» **What is expected**: Go to the line in the entries below that holds "[168,283,221,324]" and repeat exactly from there through the line that holds "[405,127,483,149]", inclusive.

----

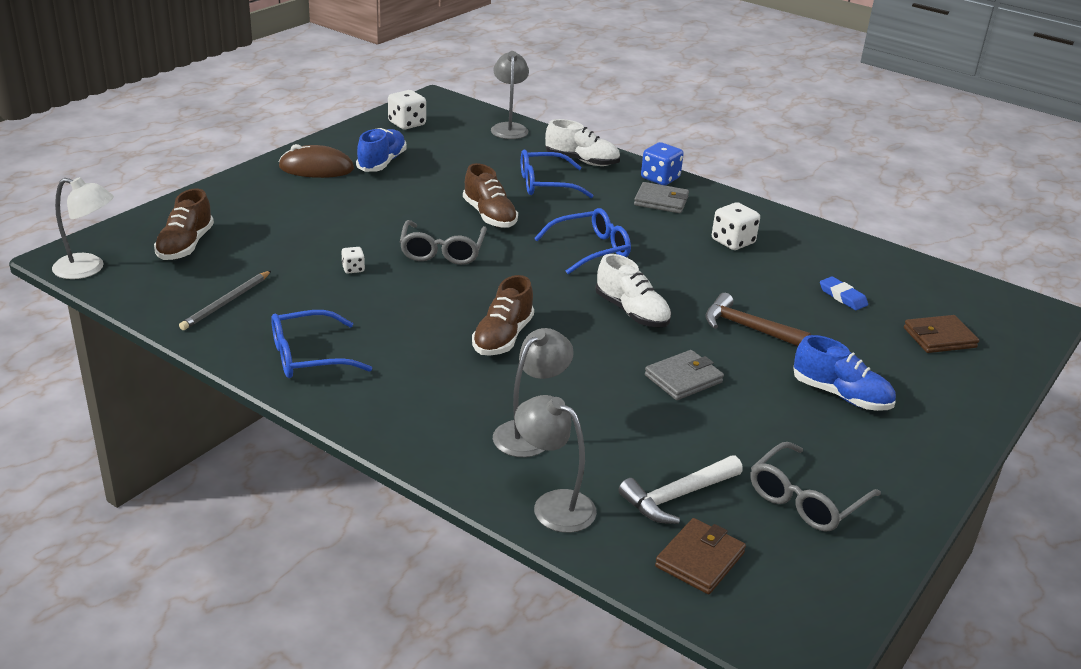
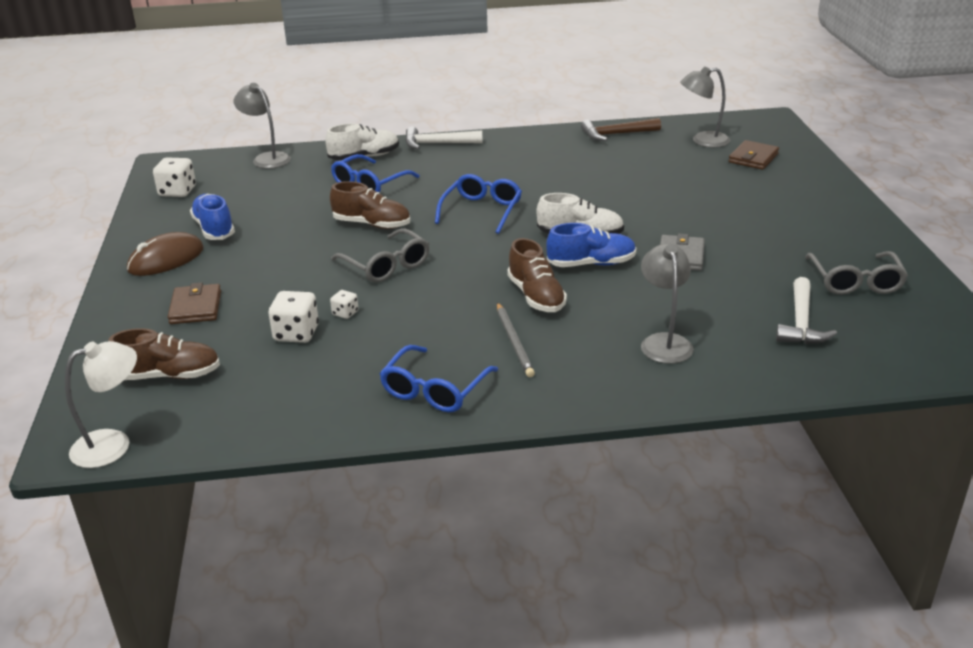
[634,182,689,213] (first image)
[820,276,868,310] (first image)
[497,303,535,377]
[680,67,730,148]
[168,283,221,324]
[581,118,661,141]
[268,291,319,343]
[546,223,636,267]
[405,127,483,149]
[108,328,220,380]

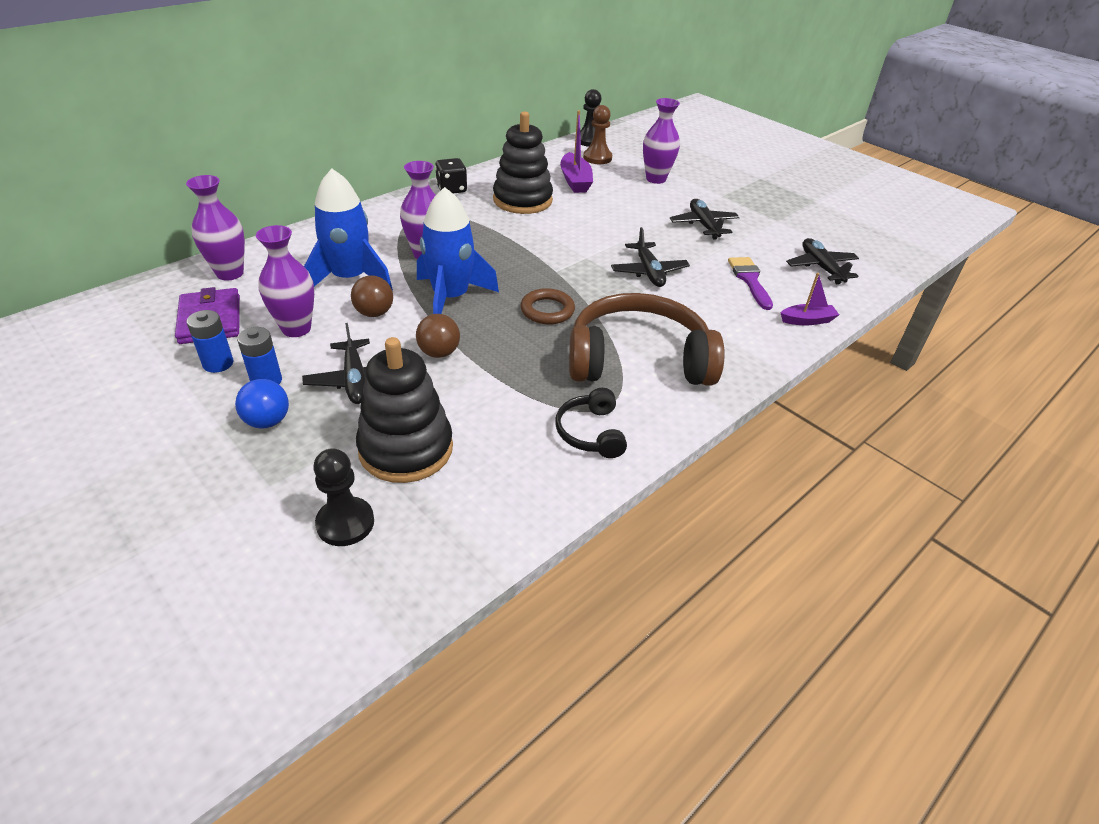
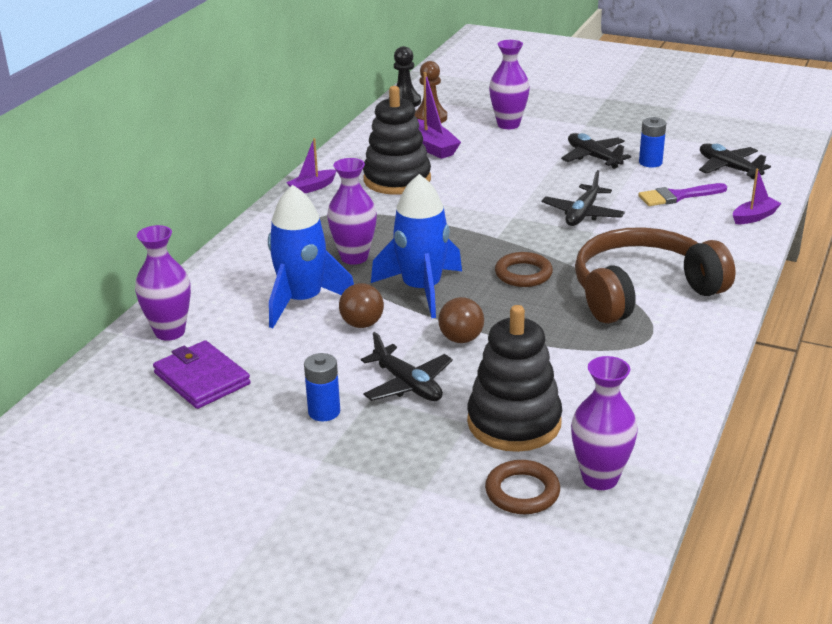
[235,379,289,429] (first image)
[555,388,627,458] (first image)
[639,117,666,168]
[571,356,638,490]
[485,460,560,514]
[286,138,336,193]
[542,170,625,226]
[638,183,727,206]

----

» **Answer space**:
[168,283,221,324]
[581,118,661,141]
[268,291,319,343]
[546,223,636,267]
[405,127,483,149]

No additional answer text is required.